Short problem:
Below, among the records, begin at the line that contains "green rectangle: moved 2 px down" and stop after the line that contains "cyan diamond: moved 2 px up". Give those lines again with "yellow" replaced by "orange", change nothing else, and leave the pictures out of the answer.

Material for this task:

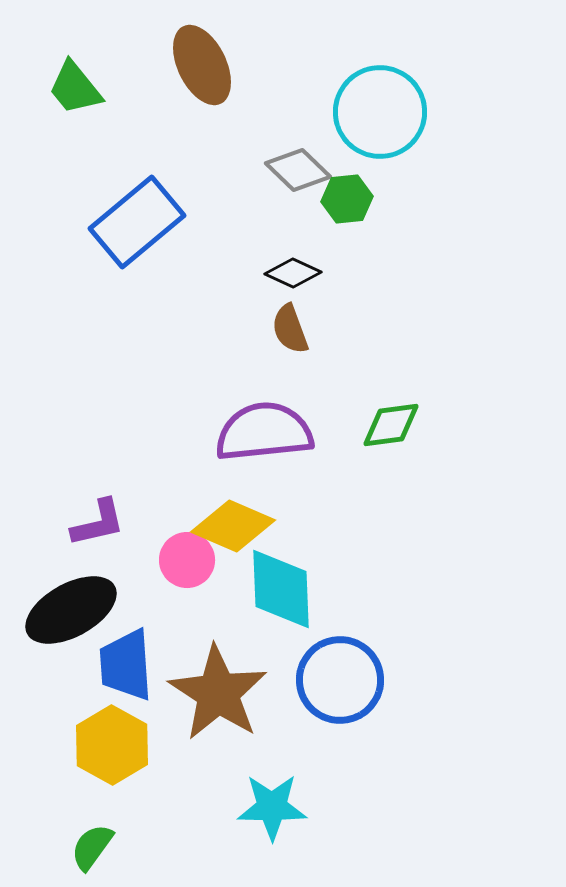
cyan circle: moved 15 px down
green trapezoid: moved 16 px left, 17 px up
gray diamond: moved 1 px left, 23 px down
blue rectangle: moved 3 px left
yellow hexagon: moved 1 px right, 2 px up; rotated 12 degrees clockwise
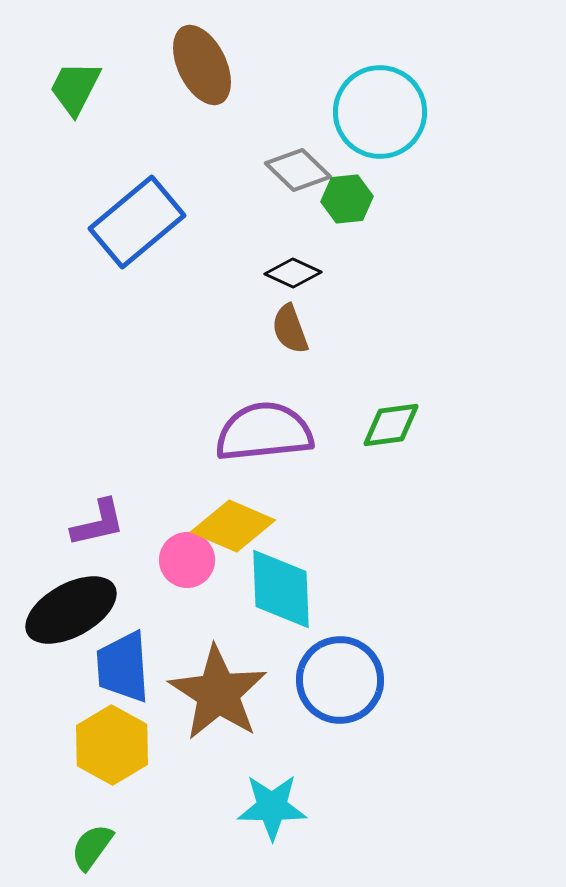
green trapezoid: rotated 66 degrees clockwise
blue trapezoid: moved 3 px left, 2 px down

--

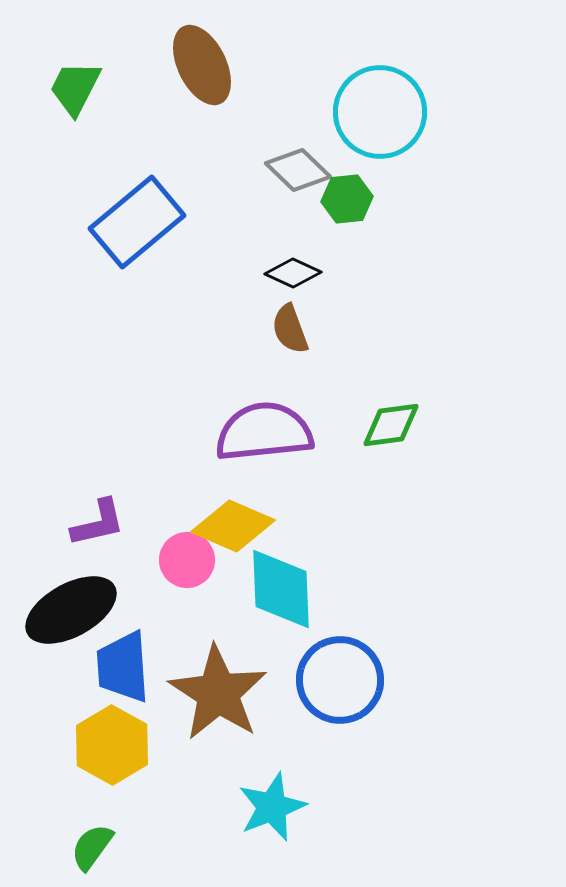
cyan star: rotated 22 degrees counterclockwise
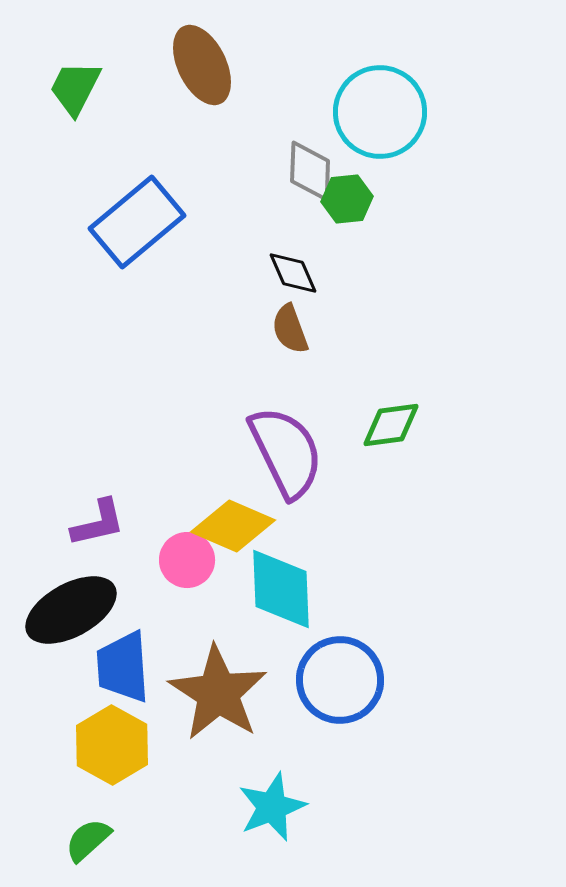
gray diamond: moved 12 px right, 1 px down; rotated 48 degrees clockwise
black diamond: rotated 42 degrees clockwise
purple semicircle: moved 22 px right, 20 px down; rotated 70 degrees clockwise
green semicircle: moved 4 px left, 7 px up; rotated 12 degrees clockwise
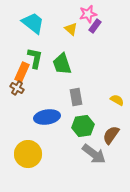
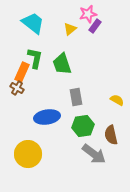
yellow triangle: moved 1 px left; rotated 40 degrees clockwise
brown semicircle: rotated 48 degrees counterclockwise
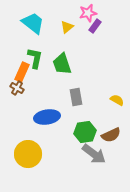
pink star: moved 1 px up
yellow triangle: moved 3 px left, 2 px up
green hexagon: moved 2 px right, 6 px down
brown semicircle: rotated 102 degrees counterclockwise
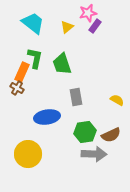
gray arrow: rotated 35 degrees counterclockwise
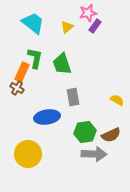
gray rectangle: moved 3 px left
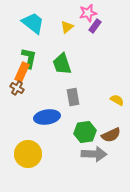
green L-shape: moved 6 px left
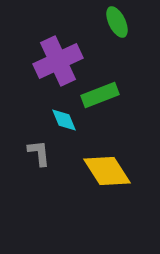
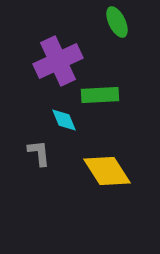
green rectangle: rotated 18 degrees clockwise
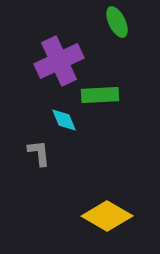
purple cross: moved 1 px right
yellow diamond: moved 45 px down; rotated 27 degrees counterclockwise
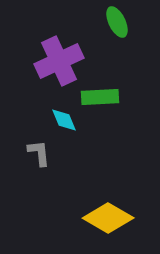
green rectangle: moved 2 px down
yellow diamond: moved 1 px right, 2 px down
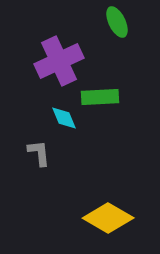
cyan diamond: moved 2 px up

Written solution:
green rectangle: moved 2 px down
orange diamond: moved 1 px right, 2 px down
cyan diamond: moved 2 px up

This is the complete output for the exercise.